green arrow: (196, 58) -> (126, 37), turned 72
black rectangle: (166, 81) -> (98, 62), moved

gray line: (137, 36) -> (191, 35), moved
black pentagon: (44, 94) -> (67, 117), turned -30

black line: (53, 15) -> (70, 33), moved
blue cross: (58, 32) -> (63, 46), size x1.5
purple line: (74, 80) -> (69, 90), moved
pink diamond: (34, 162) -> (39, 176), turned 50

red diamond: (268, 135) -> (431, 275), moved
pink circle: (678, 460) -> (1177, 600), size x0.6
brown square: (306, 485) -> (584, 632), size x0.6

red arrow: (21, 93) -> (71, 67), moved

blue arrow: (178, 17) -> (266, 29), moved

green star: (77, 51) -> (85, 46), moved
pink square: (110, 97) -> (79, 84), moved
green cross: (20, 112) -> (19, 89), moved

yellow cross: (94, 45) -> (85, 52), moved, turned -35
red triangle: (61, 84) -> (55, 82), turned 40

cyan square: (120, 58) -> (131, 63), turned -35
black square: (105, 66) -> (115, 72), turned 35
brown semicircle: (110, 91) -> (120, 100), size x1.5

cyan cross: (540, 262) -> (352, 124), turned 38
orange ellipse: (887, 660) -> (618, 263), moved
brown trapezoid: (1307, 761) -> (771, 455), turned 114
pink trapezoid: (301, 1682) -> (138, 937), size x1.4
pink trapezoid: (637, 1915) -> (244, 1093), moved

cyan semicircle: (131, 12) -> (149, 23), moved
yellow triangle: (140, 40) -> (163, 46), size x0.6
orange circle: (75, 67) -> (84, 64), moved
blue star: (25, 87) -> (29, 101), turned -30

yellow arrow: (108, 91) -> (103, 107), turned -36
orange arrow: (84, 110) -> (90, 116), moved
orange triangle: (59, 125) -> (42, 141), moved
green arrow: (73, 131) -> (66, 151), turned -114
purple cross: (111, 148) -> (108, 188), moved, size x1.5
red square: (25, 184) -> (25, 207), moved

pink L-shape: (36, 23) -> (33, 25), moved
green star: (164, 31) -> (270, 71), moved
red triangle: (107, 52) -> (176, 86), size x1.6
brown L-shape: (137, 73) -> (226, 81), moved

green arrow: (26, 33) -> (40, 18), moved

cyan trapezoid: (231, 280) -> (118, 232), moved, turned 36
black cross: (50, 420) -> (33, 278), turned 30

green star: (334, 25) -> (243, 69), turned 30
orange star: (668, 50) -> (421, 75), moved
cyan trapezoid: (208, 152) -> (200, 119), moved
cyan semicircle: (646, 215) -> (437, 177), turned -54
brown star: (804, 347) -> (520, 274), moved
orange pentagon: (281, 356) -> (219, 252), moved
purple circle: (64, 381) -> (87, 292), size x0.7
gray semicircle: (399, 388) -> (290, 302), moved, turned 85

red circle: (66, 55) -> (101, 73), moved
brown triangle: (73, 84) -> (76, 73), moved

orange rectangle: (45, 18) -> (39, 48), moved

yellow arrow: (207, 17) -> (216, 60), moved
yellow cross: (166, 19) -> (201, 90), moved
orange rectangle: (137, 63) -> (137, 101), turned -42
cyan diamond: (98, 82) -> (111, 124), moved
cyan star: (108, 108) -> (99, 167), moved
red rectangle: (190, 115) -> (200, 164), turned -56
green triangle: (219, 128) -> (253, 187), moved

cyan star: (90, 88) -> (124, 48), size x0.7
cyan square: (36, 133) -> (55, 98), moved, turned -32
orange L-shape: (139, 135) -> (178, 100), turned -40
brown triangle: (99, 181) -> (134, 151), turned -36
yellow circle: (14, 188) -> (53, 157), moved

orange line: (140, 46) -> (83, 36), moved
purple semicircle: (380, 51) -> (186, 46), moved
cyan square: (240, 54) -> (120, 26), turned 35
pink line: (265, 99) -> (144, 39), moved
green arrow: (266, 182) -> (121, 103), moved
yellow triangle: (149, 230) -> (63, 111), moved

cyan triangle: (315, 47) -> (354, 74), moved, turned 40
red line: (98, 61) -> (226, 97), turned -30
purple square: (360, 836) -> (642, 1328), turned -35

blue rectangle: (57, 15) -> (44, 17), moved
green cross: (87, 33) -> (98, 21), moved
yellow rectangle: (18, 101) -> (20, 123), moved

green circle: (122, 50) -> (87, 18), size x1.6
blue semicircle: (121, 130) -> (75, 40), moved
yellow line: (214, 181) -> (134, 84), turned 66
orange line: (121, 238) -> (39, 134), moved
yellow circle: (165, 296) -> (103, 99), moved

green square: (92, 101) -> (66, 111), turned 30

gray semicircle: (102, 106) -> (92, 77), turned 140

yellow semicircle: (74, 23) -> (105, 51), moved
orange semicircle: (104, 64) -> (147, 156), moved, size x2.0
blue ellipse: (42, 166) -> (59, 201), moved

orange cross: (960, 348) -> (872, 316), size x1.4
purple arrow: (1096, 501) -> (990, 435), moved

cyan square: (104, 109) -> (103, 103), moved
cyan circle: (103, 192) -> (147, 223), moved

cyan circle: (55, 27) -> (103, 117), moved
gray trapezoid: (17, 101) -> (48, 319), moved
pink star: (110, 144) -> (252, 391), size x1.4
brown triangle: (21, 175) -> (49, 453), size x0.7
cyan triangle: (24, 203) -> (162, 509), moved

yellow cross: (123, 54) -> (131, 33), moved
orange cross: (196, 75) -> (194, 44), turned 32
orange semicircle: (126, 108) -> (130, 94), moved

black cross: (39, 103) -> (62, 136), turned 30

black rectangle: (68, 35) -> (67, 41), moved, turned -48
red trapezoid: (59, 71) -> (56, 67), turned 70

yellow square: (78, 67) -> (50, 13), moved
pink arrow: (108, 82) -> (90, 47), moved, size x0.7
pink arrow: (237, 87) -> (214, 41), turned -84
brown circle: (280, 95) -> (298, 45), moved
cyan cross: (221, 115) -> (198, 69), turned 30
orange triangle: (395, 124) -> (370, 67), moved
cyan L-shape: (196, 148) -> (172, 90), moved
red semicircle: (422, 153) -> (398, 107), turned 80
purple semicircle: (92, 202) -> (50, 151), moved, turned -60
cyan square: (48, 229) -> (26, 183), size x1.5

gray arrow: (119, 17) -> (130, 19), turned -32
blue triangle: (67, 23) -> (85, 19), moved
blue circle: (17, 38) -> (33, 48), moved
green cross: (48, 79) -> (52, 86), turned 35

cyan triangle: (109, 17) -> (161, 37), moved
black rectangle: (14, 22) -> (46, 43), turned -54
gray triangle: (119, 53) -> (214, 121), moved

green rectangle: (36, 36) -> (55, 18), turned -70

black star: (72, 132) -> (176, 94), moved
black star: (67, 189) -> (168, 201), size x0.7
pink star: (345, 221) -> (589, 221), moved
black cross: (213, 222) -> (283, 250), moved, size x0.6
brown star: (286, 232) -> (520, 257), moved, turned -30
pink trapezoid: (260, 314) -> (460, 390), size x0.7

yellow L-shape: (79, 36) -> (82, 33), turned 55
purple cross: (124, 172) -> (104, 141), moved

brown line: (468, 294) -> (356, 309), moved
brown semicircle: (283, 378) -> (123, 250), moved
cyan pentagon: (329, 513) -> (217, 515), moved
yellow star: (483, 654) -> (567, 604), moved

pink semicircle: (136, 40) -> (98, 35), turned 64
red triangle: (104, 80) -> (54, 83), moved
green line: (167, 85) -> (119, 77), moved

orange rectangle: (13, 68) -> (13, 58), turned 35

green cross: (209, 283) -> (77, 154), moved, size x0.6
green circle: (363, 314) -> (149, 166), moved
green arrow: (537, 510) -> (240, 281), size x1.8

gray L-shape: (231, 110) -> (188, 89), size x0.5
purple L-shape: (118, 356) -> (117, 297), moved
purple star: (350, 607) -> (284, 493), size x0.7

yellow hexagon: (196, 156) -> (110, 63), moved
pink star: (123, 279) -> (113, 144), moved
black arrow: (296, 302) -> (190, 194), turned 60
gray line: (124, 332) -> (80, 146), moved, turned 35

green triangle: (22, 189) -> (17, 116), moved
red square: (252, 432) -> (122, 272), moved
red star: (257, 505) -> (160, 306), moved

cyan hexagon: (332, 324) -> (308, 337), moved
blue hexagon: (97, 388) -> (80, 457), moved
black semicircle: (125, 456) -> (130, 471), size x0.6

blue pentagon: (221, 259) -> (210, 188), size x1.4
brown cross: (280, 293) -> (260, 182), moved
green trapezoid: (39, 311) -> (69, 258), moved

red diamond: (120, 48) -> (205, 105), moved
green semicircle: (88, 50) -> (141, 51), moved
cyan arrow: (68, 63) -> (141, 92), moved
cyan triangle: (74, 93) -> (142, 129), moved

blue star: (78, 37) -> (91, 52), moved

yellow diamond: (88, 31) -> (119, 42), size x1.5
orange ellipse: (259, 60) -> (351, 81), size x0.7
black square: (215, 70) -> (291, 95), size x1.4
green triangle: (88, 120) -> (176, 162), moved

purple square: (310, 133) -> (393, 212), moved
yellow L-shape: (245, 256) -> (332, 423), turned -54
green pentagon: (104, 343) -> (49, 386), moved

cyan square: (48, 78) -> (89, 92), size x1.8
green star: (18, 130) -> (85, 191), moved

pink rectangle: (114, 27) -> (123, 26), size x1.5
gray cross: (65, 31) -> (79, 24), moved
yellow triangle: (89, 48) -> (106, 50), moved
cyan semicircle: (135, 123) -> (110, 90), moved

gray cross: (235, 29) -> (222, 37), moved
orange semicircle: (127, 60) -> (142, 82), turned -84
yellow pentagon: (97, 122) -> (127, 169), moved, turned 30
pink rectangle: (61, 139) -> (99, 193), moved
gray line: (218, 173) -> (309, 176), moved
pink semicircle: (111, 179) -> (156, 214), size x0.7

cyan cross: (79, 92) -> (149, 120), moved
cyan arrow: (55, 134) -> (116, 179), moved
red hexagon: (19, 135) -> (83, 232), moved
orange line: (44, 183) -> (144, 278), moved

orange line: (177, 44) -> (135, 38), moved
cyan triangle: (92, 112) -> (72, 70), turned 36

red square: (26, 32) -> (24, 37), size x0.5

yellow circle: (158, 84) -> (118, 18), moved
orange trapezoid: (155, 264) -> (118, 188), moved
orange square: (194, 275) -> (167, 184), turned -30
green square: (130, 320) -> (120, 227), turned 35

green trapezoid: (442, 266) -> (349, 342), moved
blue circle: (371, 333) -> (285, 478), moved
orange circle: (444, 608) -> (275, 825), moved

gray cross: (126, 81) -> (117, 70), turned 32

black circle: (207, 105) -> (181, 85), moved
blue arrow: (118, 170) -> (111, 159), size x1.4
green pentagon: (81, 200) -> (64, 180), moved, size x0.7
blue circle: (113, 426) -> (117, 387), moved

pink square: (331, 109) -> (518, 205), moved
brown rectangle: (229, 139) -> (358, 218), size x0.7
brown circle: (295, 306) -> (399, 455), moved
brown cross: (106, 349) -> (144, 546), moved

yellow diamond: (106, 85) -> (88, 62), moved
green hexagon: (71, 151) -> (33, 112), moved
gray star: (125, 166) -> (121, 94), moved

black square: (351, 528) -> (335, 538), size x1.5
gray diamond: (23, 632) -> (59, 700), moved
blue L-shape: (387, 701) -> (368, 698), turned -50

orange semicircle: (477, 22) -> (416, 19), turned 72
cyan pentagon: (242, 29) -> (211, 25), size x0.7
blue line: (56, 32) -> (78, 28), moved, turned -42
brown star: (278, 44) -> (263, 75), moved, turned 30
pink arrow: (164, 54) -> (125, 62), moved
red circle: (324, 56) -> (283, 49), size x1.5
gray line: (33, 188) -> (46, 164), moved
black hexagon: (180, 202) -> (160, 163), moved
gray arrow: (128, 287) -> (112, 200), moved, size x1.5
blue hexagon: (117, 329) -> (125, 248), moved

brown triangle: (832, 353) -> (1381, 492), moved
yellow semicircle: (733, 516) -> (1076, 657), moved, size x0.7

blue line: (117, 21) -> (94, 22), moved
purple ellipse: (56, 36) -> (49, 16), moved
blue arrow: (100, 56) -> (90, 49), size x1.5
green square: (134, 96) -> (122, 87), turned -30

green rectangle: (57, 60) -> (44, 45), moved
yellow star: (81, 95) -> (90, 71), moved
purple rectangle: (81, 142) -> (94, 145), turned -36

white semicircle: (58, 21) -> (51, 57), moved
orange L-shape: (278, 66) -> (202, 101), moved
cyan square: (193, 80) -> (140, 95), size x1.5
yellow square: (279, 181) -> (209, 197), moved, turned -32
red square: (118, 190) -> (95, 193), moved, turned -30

§ **Task**: Through the line that contains "red triangle: (61, 84) -> (55, 82), turned 40", copy the material above exactly, beginning at its first line and including nothing more.

§ **Task answer**:
green arrow: (196, 58) -> (126, 37), turned 72
black rectangle: (166, 81) -> (98, 62), moved

gray line: (137, 36) -> (191, 35), moved
black pentagon: (44, 94) -> (67, 117), turned -30

black line: (53, 15) -> (70, 33), moved
blue cross: (58, 32) -> (63, 46), size x1.5
purple line: (74, 80) -> (69, 90), moved
pink diamond: (34, 162) -> (39, 176), turned 50

red diamond: (268, 135) -> (431, 275), moved
pink circle: (678, 460) -> (1177, 600), size x0.6
brown square: (306, 485) -> (584, 632), size x0.6

red arrow: (21, 93) -> (71, 67), moved

blue arrow: (178, 17) -> (266, 29), moved

green star: (77, 51) -> (85, 46), moved
pink square: (110, 97) -> (79, 84), moved
green cross: (20, 112) -> (19, 89), moved

yellow cross: (94, 45) -> (85, 52), moved, turned -35
red triangle: (61, 84) -> (55, 82), turned 40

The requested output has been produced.